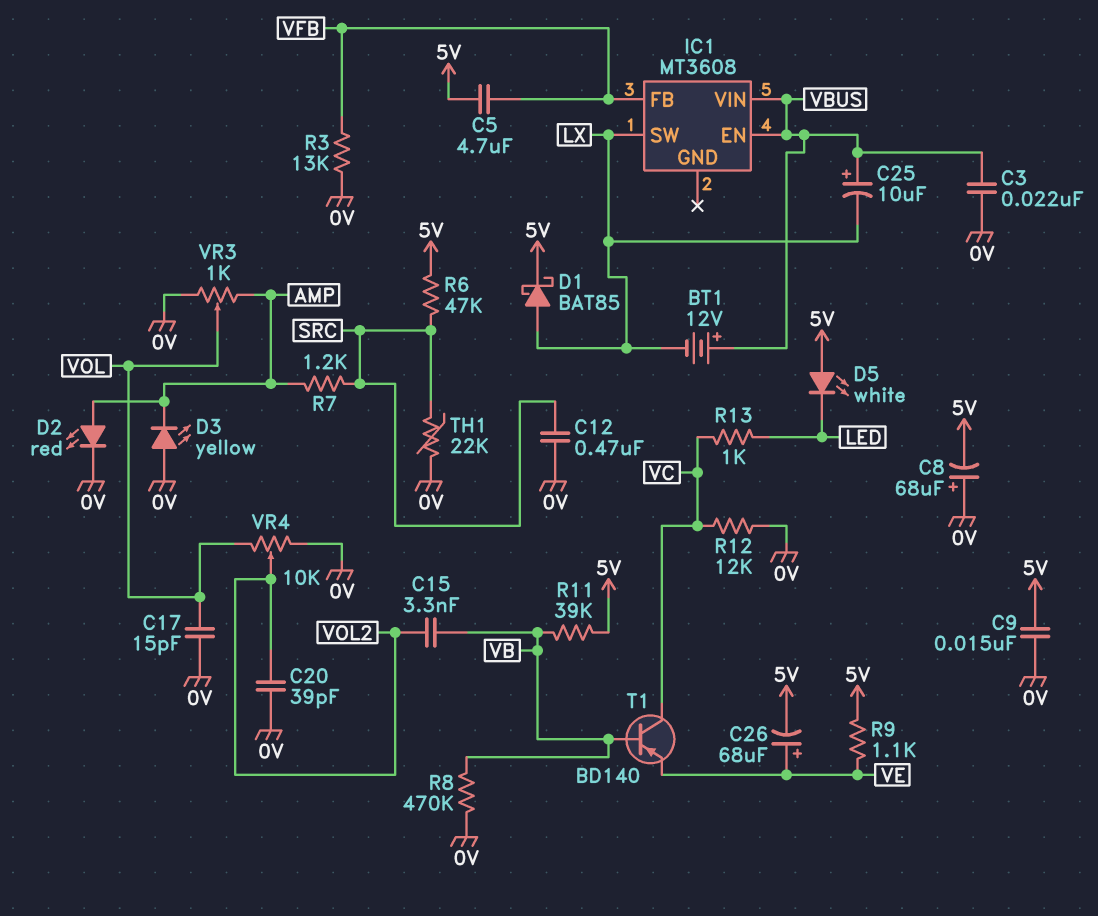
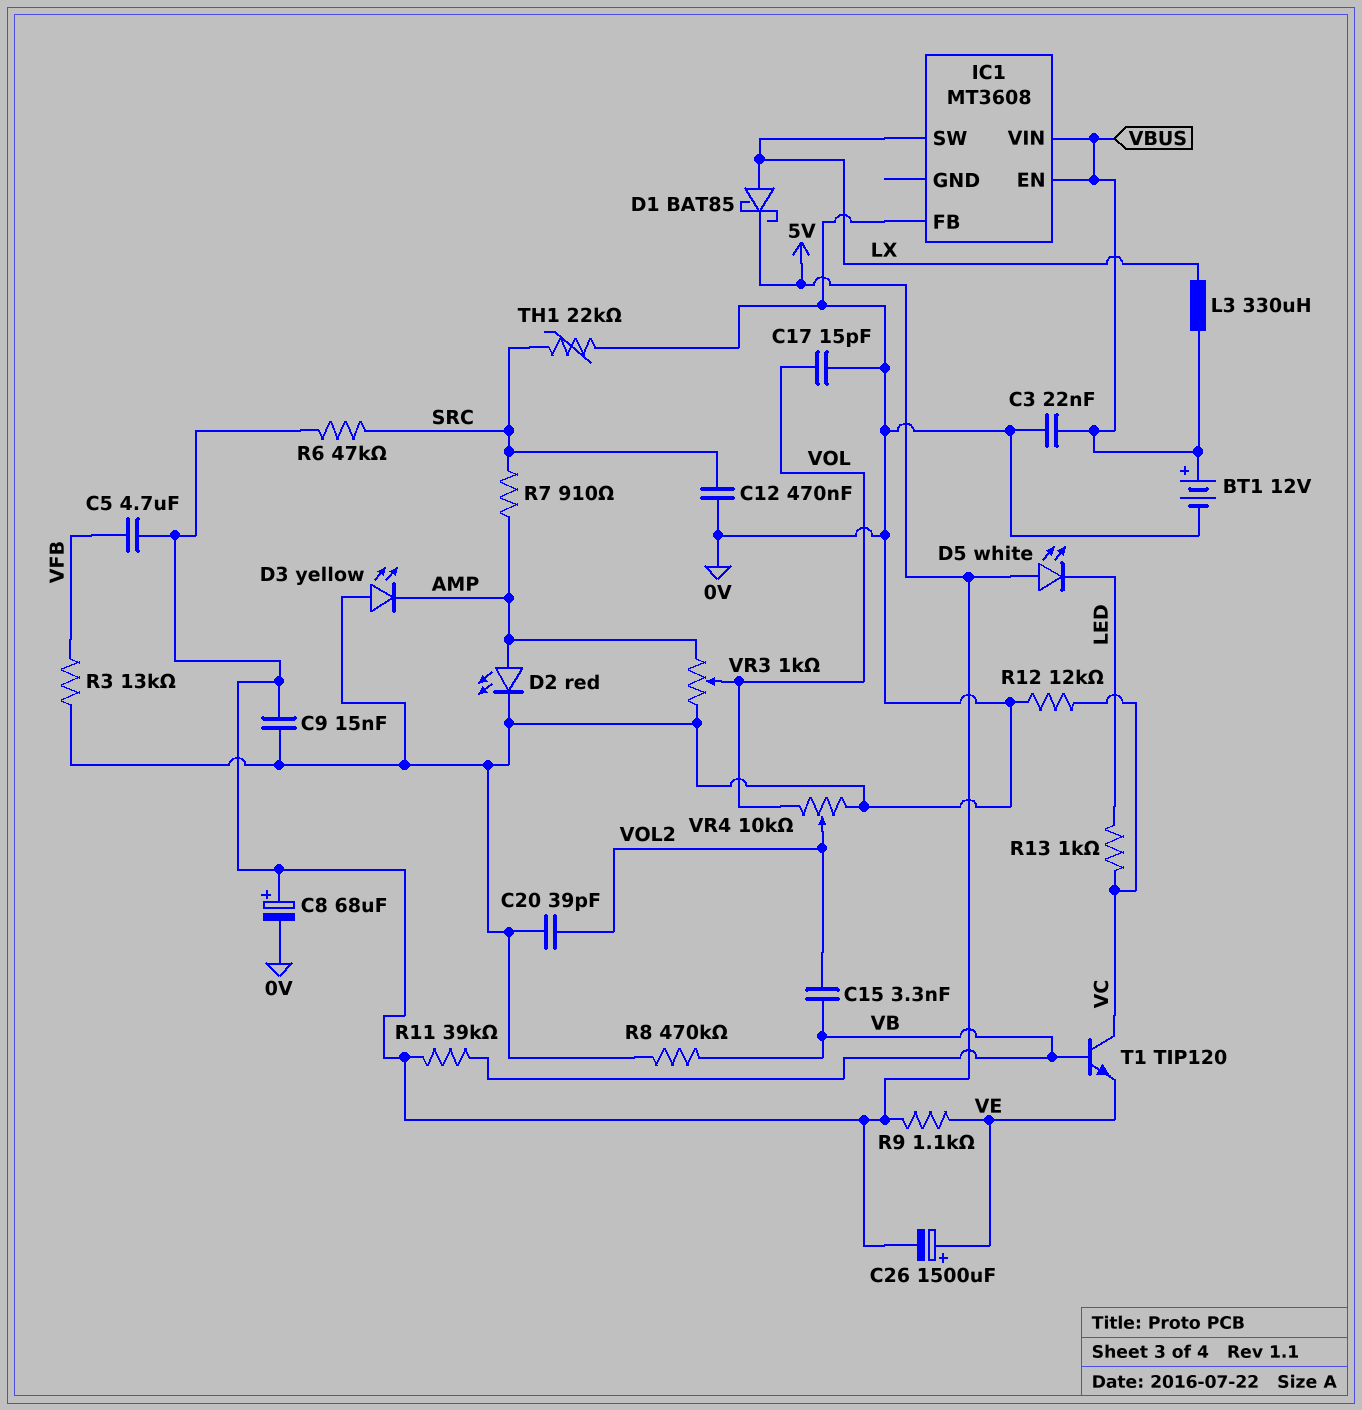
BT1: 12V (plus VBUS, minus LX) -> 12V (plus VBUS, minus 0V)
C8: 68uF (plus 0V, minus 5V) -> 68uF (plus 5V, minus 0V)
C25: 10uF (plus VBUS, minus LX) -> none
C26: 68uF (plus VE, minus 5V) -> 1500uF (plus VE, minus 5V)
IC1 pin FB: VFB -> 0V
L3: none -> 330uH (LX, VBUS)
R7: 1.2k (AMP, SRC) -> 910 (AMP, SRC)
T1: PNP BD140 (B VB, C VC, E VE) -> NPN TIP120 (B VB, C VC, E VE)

**Task goal**
The lines from the one containing "C26: 68uF (plus" through the last line of the records are to be transcribed exactly, with nothing else added.

**Exercise response**
C26: 68uF (plus VE, minus 5V) -> 1500uF (plus VE, minus 5V)
IC1 pin FB: VFB -> 0V
L3: none -> 330uH (LX, VBUS)
R7: 1.2k (AMP, SRC) -> 910 (AMP, SRC)
T1: PNP BD140 (B VB, C VC, E VE) -> NPN TIP120 (B VB, C VC, E VE)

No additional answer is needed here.